Goal of the exercise:
Rewrite the records below, changing every "center position" to "midpoint" and leaving everything else the same.
===== Material for this task =====
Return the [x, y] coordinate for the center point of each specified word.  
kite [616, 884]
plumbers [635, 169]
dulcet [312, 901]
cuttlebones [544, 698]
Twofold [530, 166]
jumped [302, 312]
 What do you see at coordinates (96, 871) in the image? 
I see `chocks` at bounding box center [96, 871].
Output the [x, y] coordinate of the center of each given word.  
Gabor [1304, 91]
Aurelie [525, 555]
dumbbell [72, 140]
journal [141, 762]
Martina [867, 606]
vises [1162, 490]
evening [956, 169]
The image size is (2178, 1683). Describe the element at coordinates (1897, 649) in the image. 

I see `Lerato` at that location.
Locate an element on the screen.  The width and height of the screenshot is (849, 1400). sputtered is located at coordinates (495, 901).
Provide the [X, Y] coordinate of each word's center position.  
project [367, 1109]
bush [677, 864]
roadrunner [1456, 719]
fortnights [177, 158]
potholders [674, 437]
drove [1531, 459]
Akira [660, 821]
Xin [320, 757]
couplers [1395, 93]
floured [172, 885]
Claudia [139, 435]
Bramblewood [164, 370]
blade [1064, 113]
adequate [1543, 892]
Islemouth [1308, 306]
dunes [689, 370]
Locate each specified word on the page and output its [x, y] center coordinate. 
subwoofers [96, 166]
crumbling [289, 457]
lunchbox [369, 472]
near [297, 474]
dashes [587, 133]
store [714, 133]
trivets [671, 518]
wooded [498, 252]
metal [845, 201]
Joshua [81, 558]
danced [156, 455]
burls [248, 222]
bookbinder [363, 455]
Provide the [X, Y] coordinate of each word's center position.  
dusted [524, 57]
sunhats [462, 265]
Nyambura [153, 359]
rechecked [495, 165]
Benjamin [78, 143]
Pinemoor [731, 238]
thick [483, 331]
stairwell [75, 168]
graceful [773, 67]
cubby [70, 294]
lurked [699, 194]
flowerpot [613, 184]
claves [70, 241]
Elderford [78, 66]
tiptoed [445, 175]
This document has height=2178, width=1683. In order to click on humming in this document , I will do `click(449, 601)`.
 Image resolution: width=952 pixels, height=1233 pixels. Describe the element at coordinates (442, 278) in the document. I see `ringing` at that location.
=====
The response:
Return the [x, y] coordinate for the center point of each specified word.  
kite [616, 884]
plumbers [635, 169]
dulcet [312, 901]
cuttlebones [544, 698]
Twofold [530, 166]
jumped [302, 312]
 What do you see at coordinates (96, 871) in the image? 
I see `chocks` at bounding box center [96, 871].
Output the [x, y] coordinate of the center of each given word.  
Gabor [1304, 91]
Aurelie [525, 555]
dumbbell [72, 140]
journal [141, 762]
Martina [867, 606]
vises [1162, 490]
evening [956, 169]
The image size is (2178, 1683). Describe the element at coordinates (1897, 649) in the image. 

I see `Lerato` at that location.
Locate an element on the screen.  The width and height of the screenshot is (849, 1400). sputtered is located at coordinates (495, 901).
Provide the [X, Y] coordinate of each word's midpoint.  
project [367, 1109]
bush [677, 864]
roadrunner [1456, 719]
fortnights [177, 158]
potholders [674, 437]
drove [1531, 459]
Akira [660, 821]
Xin [320, 757]
couplers [1395, 93]
floured [172, 885]
Claudia [139, 435]
Bramblewood [164, 370]
blade [1064, 113]
adequate [1543, 892]
Islemouth [1308, 306]
dunes [689, 370]
Locate each specified word on the page and output its [x, y] center coordinate. 
subwoofers [96, 166]
crumbling [289, 457]
lunchbox [369, 472]
near [297, 474]
dashes [587, 133]
store [714, 133]
trivets [671, 518]
wooded [498, 252]
metal [845, 201]
Joshua [81, 558]
danced [156, 455]
burls [248, 222]
bookbinder [363, 455]
Provide the [X, Y] coordinate of each word's midpoint.  
dusted [524, 57]
sunhats [462, 265]
Nyambura [153, 359]
rechecked [495, 165]
Benjamin [78, 143]
Pinemoor [731, 238]
thick [483, 331]
stairwell [75, 168]
graceful [773, 67]
cubby [70, 294]
lurked [699, 194]
flowerpot [613, 184]
claves [70, 241]
Elderford [78, 66]
tiptoed [445, 175]
This document has height=2178, width=1683. In order to click on humming in this document , I will do `click(449, 601)`.
 Image resolution: width=952 pixels, height=1233 pixels. Describe the element at coordinates (442, 278) in the document. I see `ringing` at that location.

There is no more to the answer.